» ASSIGNMENT
Your task is to repeat the records exactly from the line containing "JOY2 pin VRY: D7 -> RX" onward, through the final line.

....................

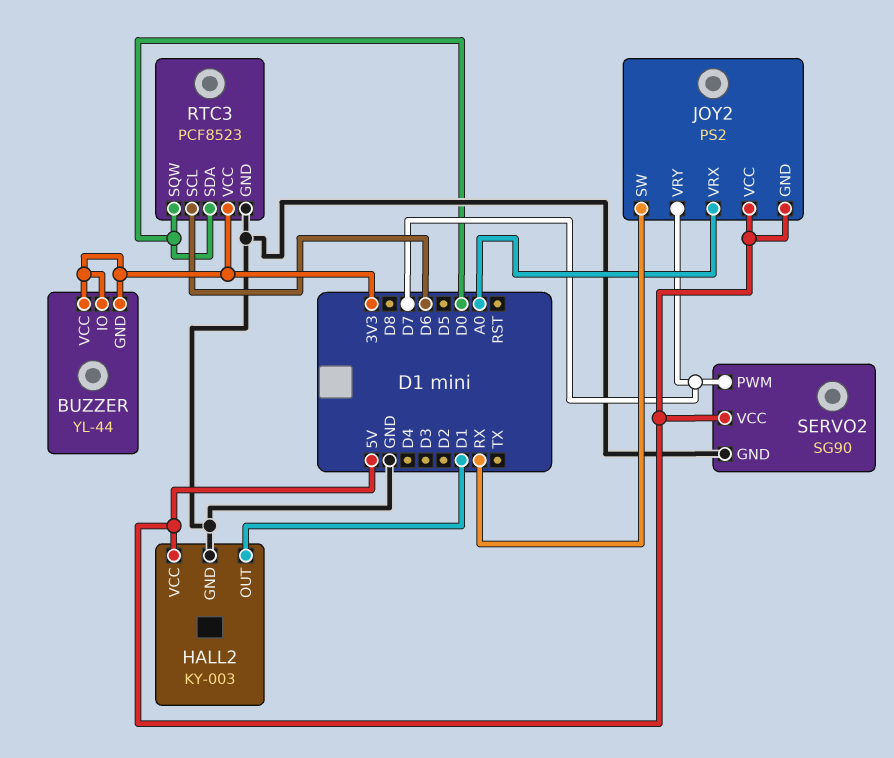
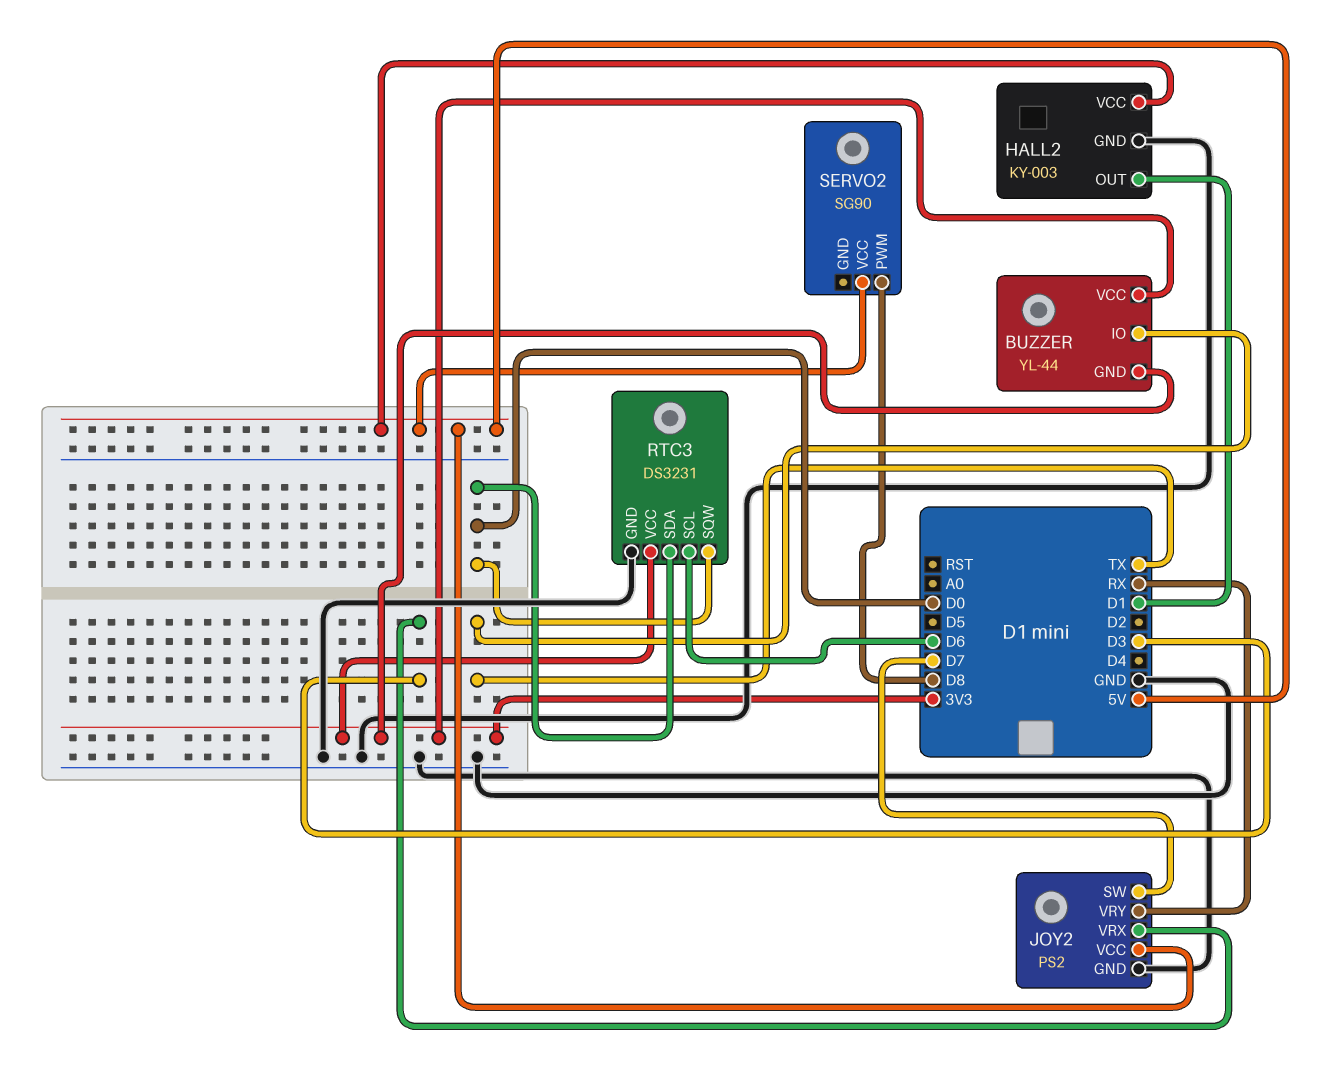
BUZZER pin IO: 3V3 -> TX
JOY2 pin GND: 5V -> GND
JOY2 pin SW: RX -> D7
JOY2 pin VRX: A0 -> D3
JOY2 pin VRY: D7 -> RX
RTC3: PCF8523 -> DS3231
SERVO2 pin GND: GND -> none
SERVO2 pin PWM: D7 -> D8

....................

» YOUR SOLUTION
JOY2 pin VRY: D7 -> RX
RTC3: PCF8523 -> DS3231
SERVO2 pin GND: GND -> none
SERVO2 pin PWM: D7 -> D8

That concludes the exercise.